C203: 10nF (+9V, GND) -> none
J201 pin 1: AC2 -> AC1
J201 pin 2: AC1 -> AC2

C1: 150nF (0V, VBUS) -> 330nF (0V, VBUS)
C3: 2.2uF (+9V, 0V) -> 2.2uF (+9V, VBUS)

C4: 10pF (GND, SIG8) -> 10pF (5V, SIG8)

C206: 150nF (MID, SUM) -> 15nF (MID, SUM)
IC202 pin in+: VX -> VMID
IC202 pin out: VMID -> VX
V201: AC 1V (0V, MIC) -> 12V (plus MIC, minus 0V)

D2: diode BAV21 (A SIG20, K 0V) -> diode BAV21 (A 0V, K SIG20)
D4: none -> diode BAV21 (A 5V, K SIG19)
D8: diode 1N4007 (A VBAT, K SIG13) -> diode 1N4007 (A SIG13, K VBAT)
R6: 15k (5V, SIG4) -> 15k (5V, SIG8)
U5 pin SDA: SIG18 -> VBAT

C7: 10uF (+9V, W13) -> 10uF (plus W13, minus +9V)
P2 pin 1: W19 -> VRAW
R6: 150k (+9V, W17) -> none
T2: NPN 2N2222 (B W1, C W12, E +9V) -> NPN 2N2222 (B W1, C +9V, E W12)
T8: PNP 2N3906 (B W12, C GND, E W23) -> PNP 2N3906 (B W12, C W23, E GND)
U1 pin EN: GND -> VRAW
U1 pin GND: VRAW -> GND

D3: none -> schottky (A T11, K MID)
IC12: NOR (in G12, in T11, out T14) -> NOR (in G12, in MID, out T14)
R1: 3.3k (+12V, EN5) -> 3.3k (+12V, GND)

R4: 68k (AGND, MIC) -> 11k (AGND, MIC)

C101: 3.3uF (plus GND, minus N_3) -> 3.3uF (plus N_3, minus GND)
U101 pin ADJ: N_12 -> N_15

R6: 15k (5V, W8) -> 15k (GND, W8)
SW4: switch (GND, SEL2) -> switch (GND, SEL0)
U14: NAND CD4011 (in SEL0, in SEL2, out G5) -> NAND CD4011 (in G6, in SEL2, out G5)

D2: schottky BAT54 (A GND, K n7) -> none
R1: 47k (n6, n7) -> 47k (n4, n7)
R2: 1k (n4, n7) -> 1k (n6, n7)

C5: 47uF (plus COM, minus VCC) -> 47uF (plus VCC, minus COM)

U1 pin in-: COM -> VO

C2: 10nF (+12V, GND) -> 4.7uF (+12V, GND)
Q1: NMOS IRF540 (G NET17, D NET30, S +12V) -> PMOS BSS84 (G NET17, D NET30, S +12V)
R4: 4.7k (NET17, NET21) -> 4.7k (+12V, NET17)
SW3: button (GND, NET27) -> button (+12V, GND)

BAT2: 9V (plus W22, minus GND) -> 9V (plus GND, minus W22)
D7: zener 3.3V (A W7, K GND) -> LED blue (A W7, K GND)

--

> **TASK INSTRUCTIONS**
Give back exactly the lines from the first line of the records through the line holding "D3: none -> schottky (A T11, K MID)", including both of those lines and leaving out all others.

> **THE ANSWER**
C203: 10nF (+9V, GND) -> none
J201 pin 1: AC2 -> AC1
J201 pin 2: AC1 -> AC2

C1: 150nF (0V, VBUS) -> 330nF (0V, VBUS)
C3: 2.2uF (+9V, 0V) -> 2.2uF (+9V, VBUS)

C4: 10pF (GND, SIG8) -> 10pF (5V, SIG8)

C206: 150nF (MID, SUM) -> 15nF (MID, SUM)
IC202 pin in+: VX -> VMID
IC202 pin out: VMID -> VX
V201: AC 1V (0V, MIC) -> 12V (plus MIC, minus 0V)

D2: diode BAV21 (A SIG20, K 0V) -> diode BAV21 (A 0V, K SIG20)
D4: none -> diode BAV21 (A 5V, K SIG19)
D8: diode 1N4007 (A VBAT, K SIG13) -> diode 1N4007 (A SIG13, K VBAT)
R6: 15k (5V, SIG4) -> 15k (5V, SIG8)
U5 pin SDA: SIG18 -> VBAT

C7: 10uF (+9V, W13) -> 10uF (plus W13, minus +9V)
P2 pin 1: W19 -> VRAW
R6: 150k (+9V, W17) -> none
T2: NPN 2N2222 (B W1, C W12, E +9V) -> NPN 2N2222 (B W1, C +9V, E W12)
T8: PNP 2N3906 (B W12, C GND, E W23) -> PNP 2N3906 (B W12, C W23, E GND)
U1 pin EN: GND -> VRAW
U1 pin GND: VRAW -> GND

D3: none -> schottky (A T11, K MID)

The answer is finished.